(Beginning of RECORDS FOR THIS TASK)
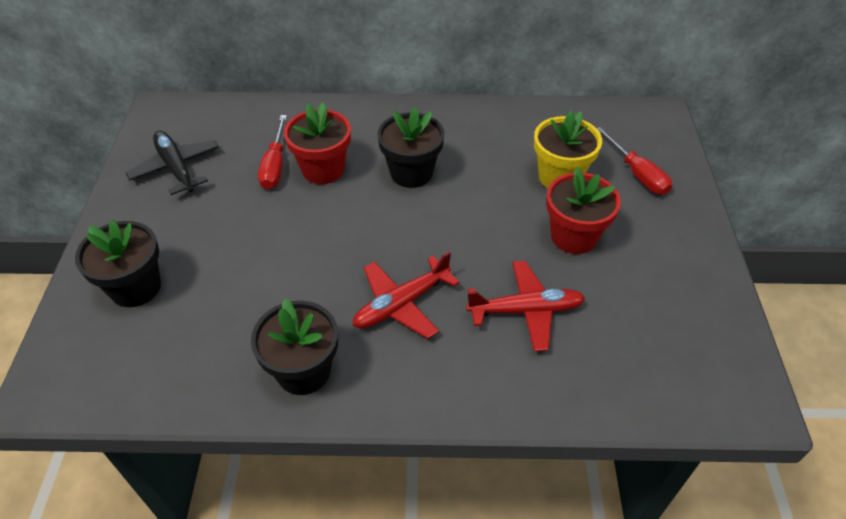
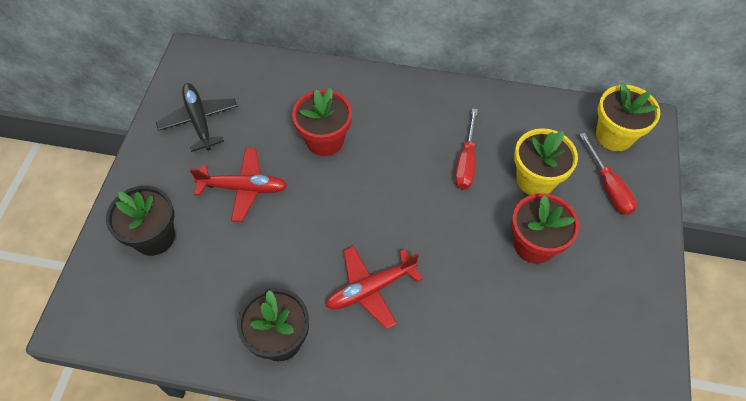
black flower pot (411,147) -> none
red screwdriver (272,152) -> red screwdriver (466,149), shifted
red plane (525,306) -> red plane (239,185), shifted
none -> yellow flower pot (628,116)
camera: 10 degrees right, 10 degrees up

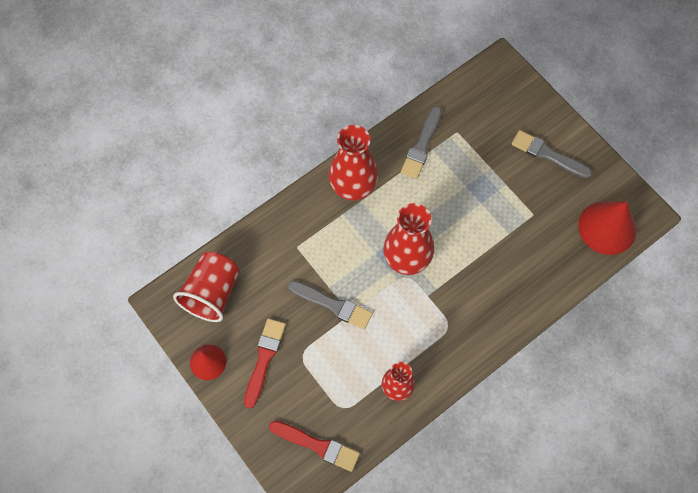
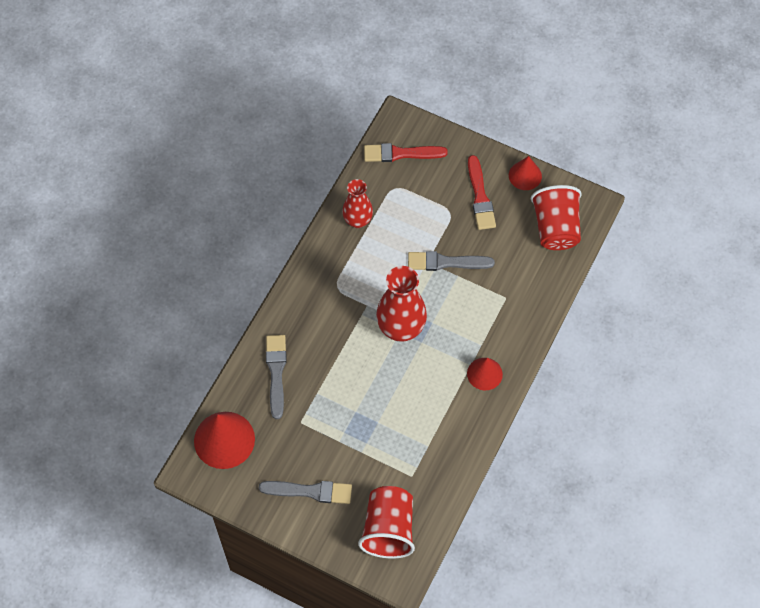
grey brush (421,142) -> grey brush (276,377), shifted
red vase (353,163) -> red cone (485,374)
none -> red cup (386,522)
camera: 155 degrees right, 5 degrees down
(End of RECORDS FOR THIS TASK)
[WHAT YOU NEED TO DO] Which lines in the data above hold the string "degrees"? Return each of them.

[OUTPUT OF THE EXERCISE]
camera: 10 degrees right, 10 degrees up
camera: 155 degrees right, 5 degrees down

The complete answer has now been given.